◆ **REQUIREMENT**
Could you transcribe every record below exactly, leaving out the pictures?

◆ **INPUT DATA**

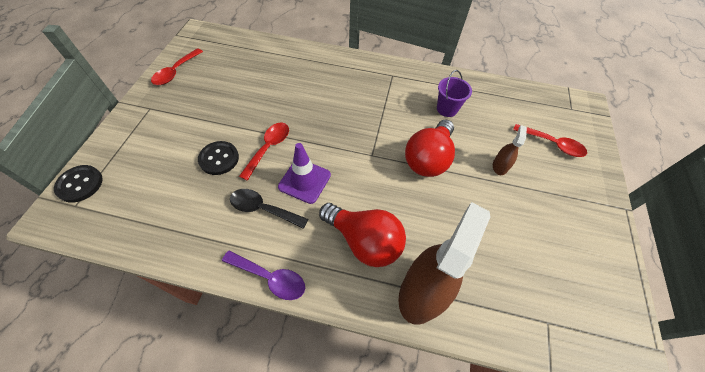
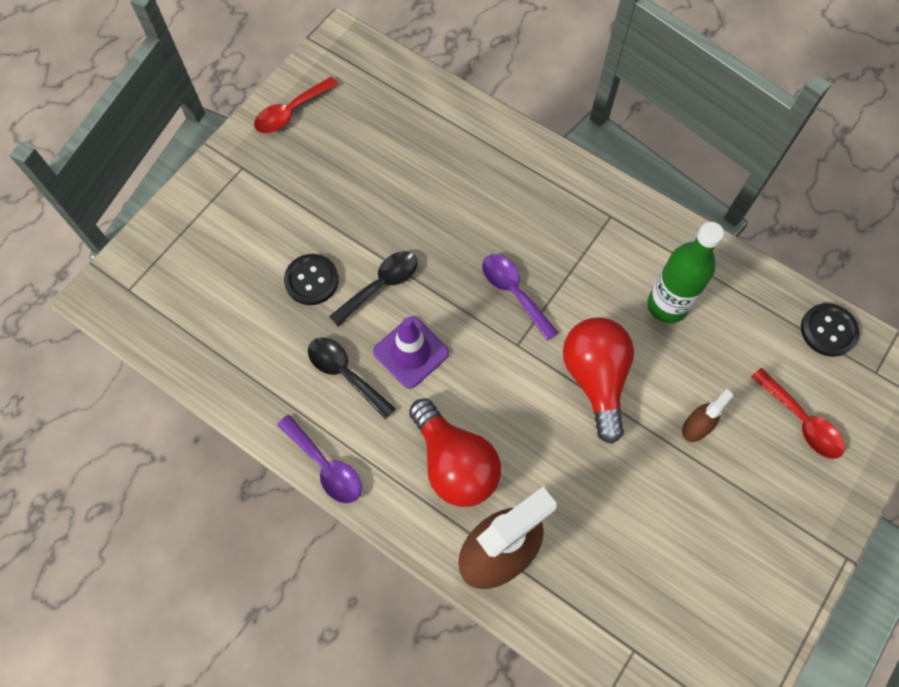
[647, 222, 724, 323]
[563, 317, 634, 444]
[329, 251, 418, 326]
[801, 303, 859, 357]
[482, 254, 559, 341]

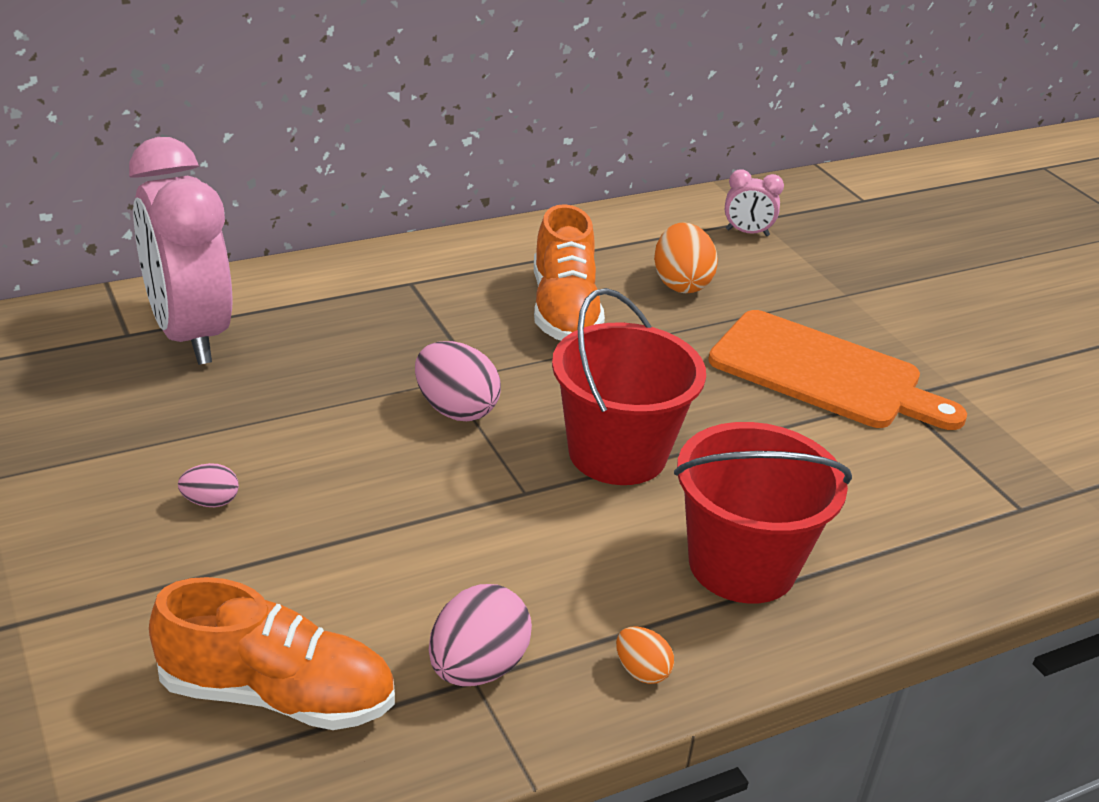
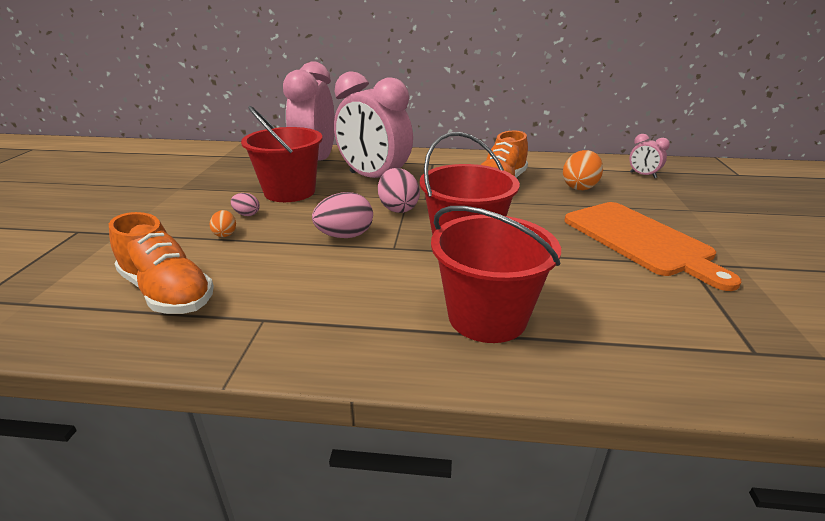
[312, 192, 373, 238]
[210, 210, 236, 237]
[334, 71, 413, 178]
[241, 106, 323, 202]

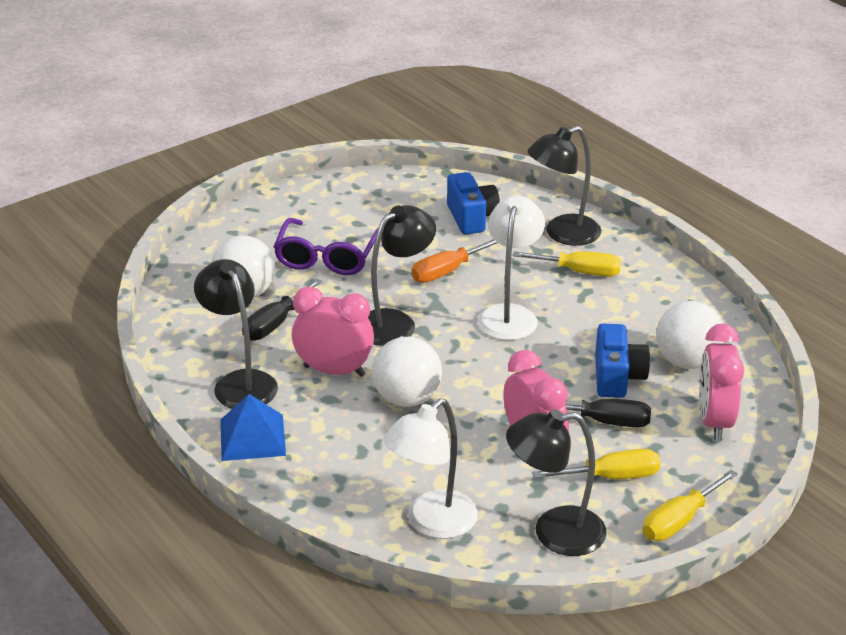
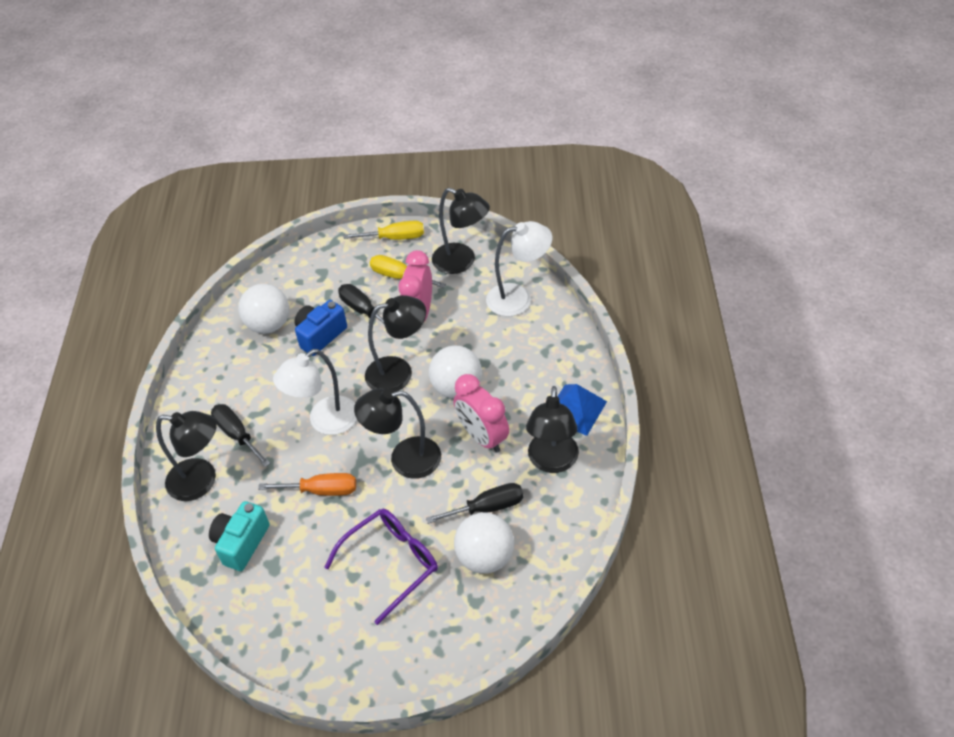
[209, 501, 269, 571]
[211, 404, 270, 467]
[699, 324, 744, 441] (first image)
[365, 295, 426, 392]

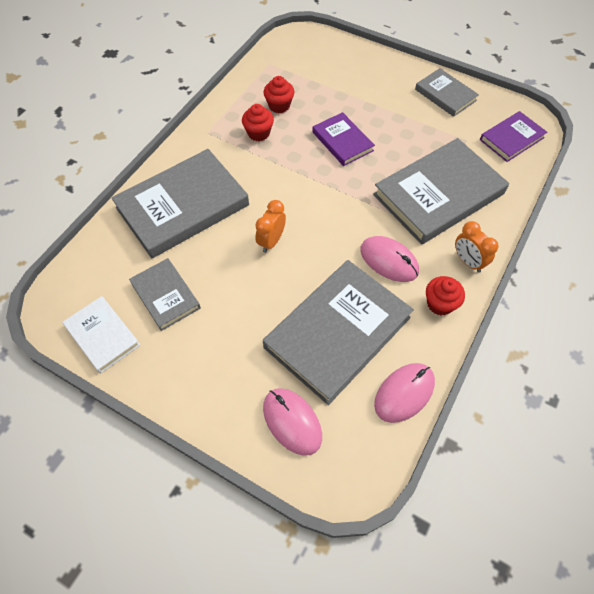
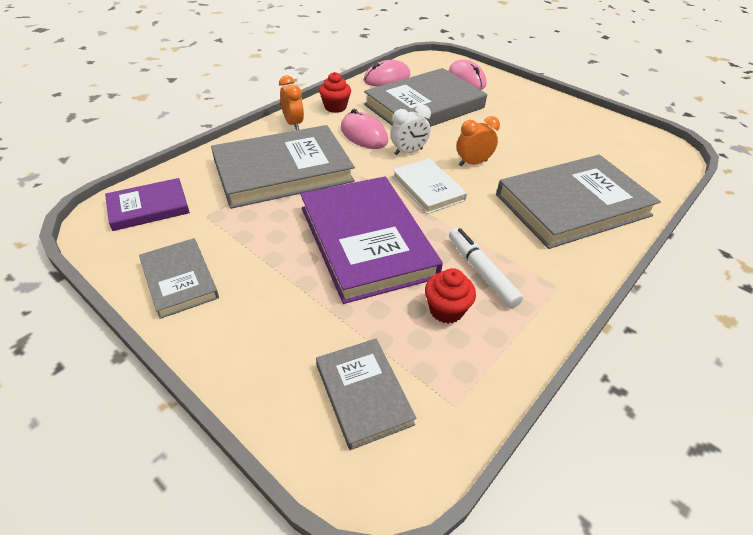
[449, 228, 523, 308]
[300, 177, 443, 304]
[456, 116, 500, 166]
[316, 339, 416, 450]
[392, 158, 467, 214]
[391, 105, 431, 155]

◆ **TASK RESPONSE**
[647, 222, 724, 323]
[563, 317, 634, 444]
[329, 251, 418, 326]
[801, 303, 859, 357]
[482, 254, 559, 341]

[312, 192, 373, 238]
[210, 210, 236, 237]
[334, 71, 413, 178]
[241, 106, 323, 202]

[209, 501, 269, 571]
[211, 404, 270, 467]
[699, 324, 744, 441] (first image)
[365, 295, 426, 392]

[449, 228, 523, 308]
[300, 177, 443, 304]
[456, 116, 500, 166]
[316, 339, 416, 450]
[392, 158, 467, 214]
[391, 105, 431, 155]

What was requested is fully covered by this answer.